* [Task goal]: Transcribe every record verbatim; no pictures.

Object correspondence data
------------------------------------
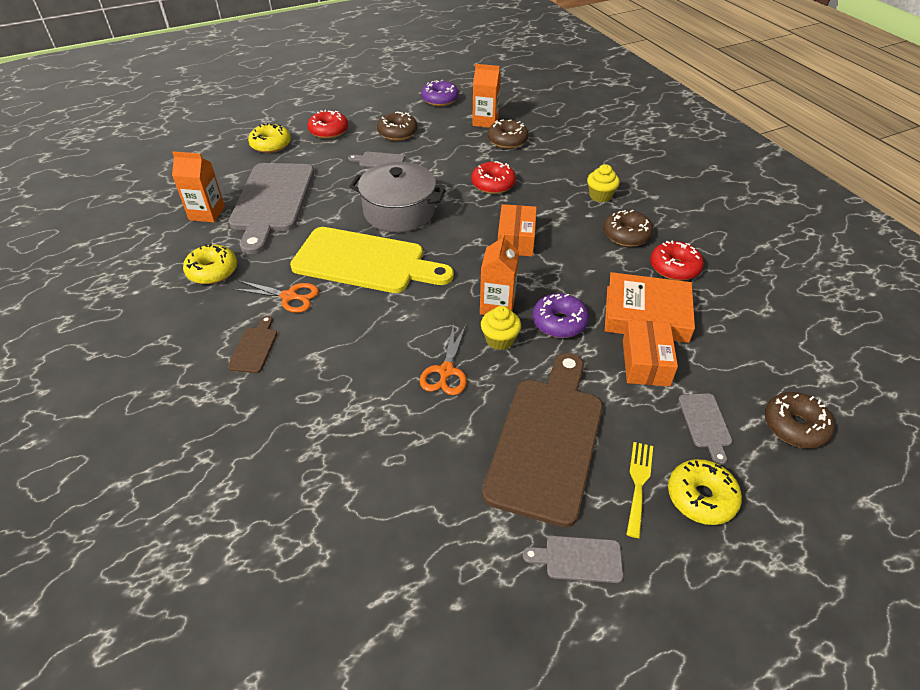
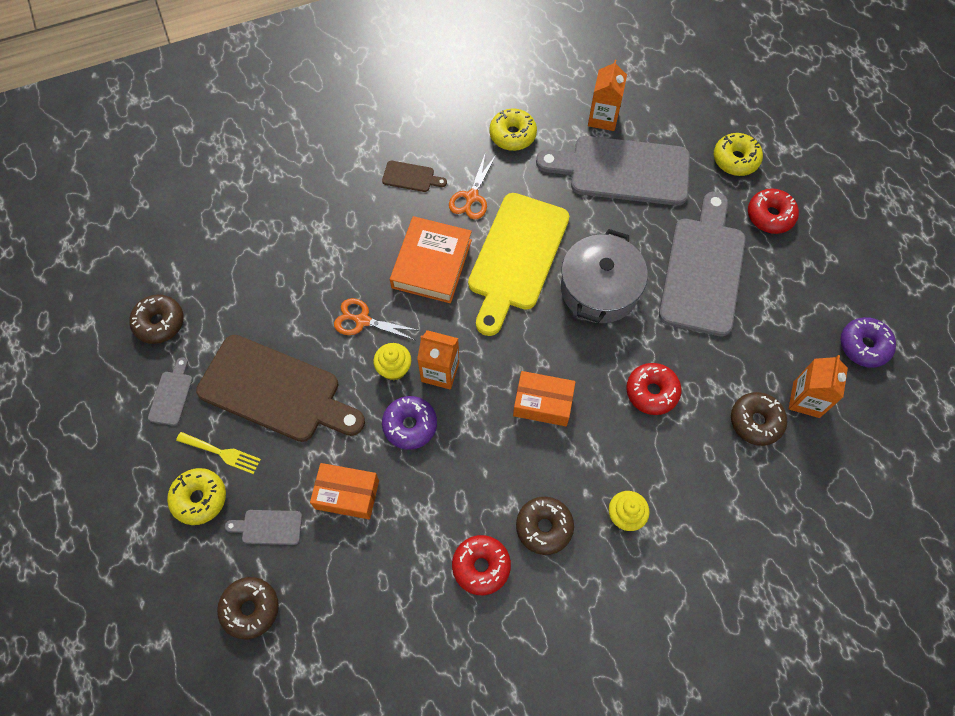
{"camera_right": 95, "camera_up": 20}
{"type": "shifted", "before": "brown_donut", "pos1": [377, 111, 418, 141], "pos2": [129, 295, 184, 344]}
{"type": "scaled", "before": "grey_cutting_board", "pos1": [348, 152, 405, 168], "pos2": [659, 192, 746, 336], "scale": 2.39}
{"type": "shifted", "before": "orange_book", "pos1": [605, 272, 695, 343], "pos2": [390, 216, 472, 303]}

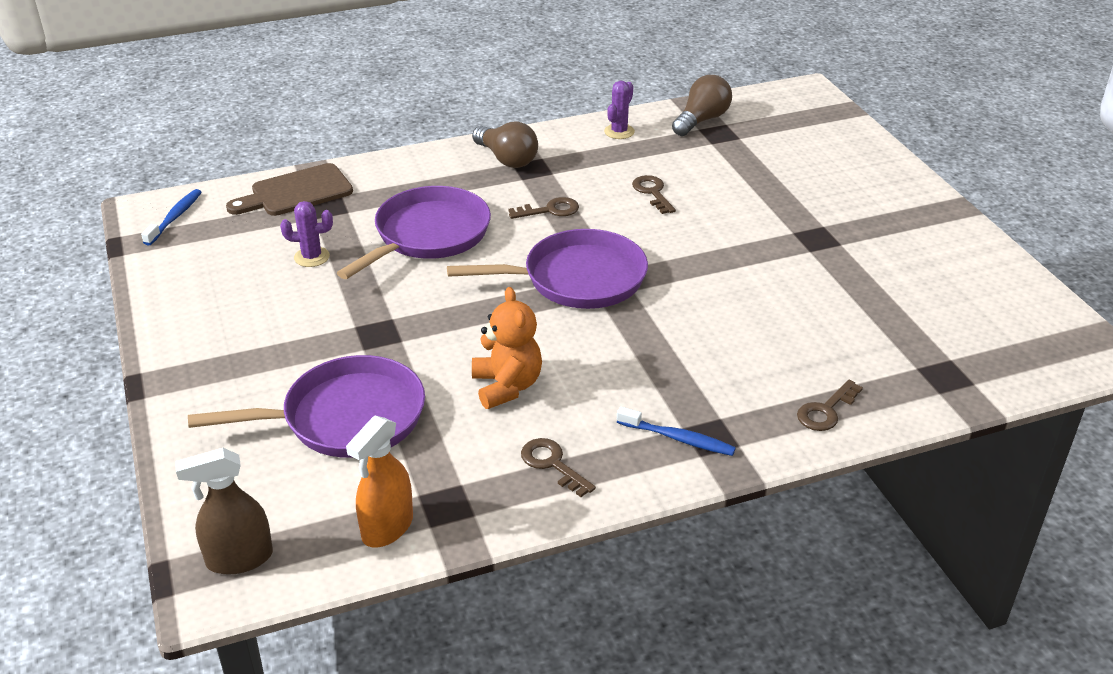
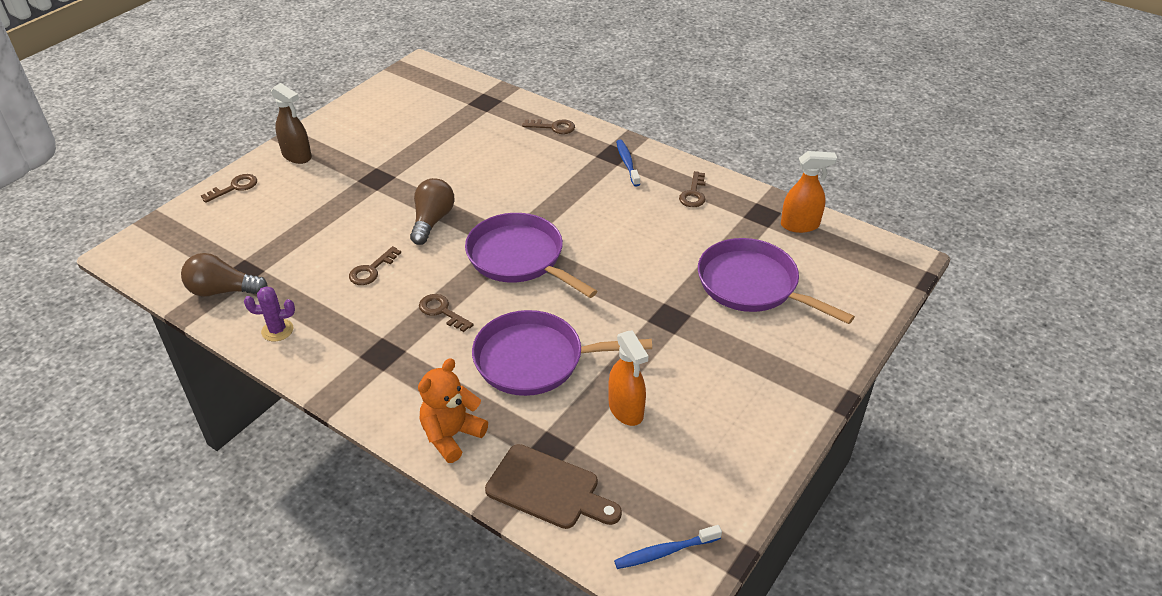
{"camera_right": -125, "camera_up": 5}
{"type": "shifted", "before": "brown_light_bulb", "pos1": [472, 122, 538, 168], "pos2": [410, 178, 454, 245]}
{"type": "swapped", "before": "purple_cactus", "after": "orange_spray_bottle", "pos1": [280, 201, 333, 267], "pos2": [608, 330, 648, 426]}
{"type": "shifted", "before": "orange_teddy_bear", "pos1": [472, 287, 542, 409], "pos2": [418, 358, 488, 463]}
{"type": "shifted", "before": "brown_spray_bottle", "pos1": [175, 448, 273, 575], "pos2": [271, 83, 312, 164]}
{"type": "new", "after": "brown_key", "pos2": [201, 174, 257, 203]}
------------------------------------
* [Written answer]:
{"camera_right": 95, "camera_up": 20}
{"type": "shifted", "before": "brown_donut", "pos1": [377, 111, 418, 141], "pos2": [129, 295, 184, 344]}
{"type": "scaled", "before": "grey_cutting_board", "pos1": [348, 152, 405, 168], "pos2": [659, 192, 746, 336], "scale": 2.39}
{"type": "shifted", "before": "orange_book", "pos1": [605, 272, 695, 343], "pos2": [390, 216, 472, 303]}

{"camera_right": -125, "camera_up": 5}
{"type": "shifted", "before": "brown_light_bulb", "pos1": [472, 122, 538, 168], "pos2": [410, 178, 454, 245]}
{"type": "swapped", "before": "purple_cactus", "after": "orange_spray_bottle", "pos1": [280, 201, 333, 267], "pos2": [608, 330, 648, 426]}
{"type": "shifted", "before": "orange_teddy_bear", "pos1": [472, 287, 542, 409], "pos2": [418, 358, 488, 463]}
{"type": "shifted", "before": "brown_spray_bottle", "pos1": [175, 448, 273, 575], "pos2": [271, 83, 312, 164]}
{"type": "new", "after": "brown_key", "pos2": [201, 174, 257, 203]}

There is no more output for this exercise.